WHAT YOU ARE ASKED TO DO >> In the entries below, find the line with "purple square: (49, 509)" and the line with "blue square: (16, 343) -> (58, 240), moved". Print those two and everything between them exactly, and nothing else.

PROVIDED INFORMATION >>
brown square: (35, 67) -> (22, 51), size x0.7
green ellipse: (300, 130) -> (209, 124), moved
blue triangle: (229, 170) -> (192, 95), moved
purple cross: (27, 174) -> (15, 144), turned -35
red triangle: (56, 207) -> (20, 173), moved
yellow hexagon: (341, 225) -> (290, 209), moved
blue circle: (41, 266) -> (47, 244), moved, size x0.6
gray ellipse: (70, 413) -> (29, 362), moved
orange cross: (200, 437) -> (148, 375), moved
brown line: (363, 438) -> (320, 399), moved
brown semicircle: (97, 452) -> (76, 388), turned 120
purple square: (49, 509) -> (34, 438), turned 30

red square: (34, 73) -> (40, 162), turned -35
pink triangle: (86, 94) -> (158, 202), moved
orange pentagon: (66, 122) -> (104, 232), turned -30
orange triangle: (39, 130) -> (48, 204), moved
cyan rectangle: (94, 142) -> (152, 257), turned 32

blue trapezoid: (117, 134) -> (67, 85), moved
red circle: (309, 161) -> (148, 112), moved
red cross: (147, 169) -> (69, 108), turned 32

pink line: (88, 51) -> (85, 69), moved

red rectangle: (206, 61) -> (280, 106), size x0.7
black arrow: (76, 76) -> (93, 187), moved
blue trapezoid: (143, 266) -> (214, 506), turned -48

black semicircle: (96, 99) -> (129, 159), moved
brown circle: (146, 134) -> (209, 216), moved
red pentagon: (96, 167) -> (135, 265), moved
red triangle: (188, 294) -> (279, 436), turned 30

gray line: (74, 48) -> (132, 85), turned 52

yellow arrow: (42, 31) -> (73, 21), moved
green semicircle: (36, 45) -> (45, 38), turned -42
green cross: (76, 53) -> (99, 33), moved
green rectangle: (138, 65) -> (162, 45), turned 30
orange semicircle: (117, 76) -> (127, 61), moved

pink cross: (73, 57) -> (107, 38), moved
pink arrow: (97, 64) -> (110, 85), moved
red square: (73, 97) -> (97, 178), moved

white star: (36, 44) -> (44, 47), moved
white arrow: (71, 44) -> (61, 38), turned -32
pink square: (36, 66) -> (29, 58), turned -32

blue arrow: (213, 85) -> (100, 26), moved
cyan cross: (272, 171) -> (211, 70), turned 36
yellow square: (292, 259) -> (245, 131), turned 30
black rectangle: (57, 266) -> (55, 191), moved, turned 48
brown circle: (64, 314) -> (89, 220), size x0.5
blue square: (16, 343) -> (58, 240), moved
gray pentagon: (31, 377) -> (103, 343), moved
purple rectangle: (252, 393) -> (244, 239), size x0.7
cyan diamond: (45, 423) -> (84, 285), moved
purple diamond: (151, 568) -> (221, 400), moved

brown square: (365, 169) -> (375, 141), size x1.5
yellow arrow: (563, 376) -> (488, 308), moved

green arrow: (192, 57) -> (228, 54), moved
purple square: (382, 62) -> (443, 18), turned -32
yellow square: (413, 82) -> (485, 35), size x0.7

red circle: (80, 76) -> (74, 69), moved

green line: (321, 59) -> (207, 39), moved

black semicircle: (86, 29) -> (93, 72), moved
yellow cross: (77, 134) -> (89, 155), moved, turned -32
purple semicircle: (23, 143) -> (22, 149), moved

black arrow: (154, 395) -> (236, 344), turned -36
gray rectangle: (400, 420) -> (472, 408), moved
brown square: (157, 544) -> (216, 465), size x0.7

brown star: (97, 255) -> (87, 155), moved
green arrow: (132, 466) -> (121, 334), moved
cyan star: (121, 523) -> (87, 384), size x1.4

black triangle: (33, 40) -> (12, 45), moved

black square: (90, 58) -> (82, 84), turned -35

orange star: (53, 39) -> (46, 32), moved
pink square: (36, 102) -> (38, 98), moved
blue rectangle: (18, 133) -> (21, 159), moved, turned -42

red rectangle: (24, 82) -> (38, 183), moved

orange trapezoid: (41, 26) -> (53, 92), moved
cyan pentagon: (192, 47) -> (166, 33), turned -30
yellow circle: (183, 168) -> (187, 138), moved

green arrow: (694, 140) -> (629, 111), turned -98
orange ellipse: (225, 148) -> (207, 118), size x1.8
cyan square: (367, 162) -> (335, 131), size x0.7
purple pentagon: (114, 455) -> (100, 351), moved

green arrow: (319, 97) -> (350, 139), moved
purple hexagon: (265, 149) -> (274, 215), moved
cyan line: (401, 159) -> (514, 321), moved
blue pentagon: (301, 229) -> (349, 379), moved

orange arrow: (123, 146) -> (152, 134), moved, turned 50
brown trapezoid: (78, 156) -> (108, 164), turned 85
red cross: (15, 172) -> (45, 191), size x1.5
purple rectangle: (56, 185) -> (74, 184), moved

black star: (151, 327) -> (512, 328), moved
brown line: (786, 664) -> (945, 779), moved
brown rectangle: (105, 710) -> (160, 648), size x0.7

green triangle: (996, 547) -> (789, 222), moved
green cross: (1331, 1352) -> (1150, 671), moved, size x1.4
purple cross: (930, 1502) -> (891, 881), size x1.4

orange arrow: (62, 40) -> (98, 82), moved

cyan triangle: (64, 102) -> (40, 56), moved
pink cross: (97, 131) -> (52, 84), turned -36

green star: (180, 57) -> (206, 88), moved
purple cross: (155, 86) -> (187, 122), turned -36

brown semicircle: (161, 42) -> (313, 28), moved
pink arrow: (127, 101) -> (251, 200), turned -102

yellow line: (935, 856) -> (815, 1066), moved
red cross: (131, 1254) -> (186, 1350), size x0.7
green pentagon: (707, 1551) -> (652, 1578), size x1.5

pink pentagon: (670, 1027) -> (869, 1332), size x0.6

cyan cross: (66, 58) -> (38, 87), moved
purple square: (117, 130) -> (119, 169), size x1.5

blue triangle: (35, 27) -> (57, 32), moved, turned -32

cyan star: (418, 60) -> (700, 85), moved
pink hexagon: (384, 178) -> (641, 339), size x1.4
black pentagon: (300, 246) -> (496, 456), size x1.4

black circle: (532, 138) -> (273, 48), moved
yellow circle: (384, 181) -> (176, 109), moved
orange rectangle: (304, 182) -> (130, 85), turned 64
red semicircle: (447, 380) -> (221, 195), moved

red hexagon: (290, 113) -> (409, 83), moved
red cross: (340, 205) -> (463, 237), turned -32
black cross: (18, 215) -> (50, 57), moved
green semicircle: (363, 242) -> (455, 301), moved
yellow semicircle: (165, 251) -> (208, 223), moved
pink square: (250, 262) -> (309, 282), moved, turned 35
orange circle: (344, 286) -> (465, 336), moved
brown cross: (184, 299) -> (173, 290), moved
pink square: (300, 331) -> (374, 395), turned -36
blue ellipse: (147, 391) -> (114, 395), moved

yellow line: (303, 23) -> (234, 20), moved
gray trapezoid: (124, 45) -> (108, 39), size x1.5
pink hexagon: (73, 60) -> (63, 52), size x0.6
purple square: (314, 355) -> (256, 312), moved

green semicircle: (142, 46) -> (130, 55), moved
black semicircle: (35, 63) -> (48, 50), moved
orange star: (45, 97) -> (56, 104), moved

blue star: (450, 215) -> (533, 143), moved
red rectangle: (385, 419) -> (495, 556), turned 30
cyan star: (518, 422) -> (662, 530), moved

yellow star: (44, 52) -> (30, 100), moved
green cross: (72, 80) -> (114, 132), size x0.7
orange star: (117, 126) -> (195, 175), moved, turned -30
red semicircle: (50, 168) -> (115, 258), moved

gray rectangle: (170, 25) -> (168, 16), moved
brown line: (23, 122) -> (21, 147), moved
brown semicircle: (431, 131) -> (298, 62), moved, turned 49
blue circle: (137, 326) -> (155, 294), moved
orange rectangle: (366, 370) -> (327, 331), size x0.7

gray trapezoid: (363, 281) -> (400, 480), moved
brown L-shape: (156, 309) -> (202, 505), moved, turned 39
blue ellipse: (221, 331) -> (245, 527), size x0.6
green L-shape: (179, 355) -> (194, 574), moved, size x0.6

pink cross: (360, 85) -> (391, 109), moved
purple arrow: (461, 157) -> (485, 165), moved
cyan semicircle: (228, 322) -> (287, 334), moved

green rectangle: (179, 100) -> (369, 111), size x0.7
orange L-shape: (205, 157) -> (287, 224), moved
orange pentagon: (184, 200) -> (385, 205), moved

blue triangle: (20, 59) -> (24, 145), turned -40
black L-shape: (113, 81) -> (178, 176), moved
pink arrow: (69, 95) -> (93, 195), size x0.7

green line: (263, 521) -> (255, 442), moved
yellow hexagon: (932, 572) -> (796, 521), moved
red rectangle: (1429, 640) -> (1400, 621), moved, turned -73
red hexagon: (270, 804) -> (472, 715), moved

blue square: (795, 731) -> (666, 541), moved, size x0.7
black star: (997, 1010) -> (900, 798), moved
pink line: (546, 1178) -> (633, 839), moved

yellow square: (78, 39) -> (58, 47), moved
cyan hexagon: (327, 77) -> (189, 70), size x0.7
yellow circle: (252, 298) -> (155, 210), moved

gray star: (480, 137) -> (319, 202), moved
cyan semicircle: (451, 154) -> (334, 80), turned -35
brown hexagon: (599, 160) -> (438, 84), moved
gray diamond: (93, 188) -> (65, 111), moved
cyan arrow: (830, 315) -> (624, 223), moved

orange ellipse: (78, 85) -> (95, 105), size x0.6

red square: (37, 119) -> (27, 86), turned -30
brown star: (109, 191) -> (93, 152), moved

SOLUTION FOR THIS TASK >>
purple square: (49, 509) -> (34, 438), turned 30

red square: (34, 73) -> (40, 162), turned -35
pink triangle: (86, 94) -> (158, 202), moved
orange pentagon: (66, 122) -> (104, 232), turned -30
orange triangle: (39, 130) -> (48, 204), moved
cyan rectangle: (94, 142) -> (152, 257), turned 32

blue trapezoid: (117, 134) -> (67, 85), moved
red circle: (309, 161) -> (148, 112), moved
red cross: (147, 169) -> (69, 108), turned 32

pink line: (88, 51) -> (85, 69), moved

red rectangle: (206, 61) -> (280, 106), size x0.7
black arrow: (76, 76) -> (93, 187), moved
blue trapezoid: (143, 266) -> (214, 506), turned -48

black semicircle: (96, 99) -> (129, 159), moved
brown circle: (146, 134) -> (209, 216), moved
red pentagon: (96, 167) -> (135, 265), moved
red triangle: (188, 294) -> (279, 436), turned 30

gray line: (74, 48) -> (132, 85), turned 52

yellow arrow: (42, 31) -> (73, 21), moved
green semicircle: (36, 45) -> (45, 38), turned -42
green cross: (76, 53) -> (99, 33), moved
green rectangle: (138, 65) -> (162, 45), turned 30
orange semicircle: (117, 76) -> (127, 61), moved

pink cross: (73, 57) -> (107, 38), moved
pink arrow: (97, 64) -> (110, 85), moved
red square: (73, 97) -> (97, 178), moved

white star: (36, 44) -> (44, 47), moved
white arrow: (71, 44) -> (61, 38), turned -32
pink square: (36, 66) -> (29, 58), turned -32

blue arrow: (213, 85) -> (100, 26), moved
cyan cross: (272, 171) -> (211, 70), turned 36
yellow square: (292, 259) -> (245, 131), turned 30
black rectangle: (57, 266) -> (55, 191), moved, turned 48
brown circle: (64, 314) -> (89, 220), size x0.5
blue square: (16, 343) -> (58, 240), moved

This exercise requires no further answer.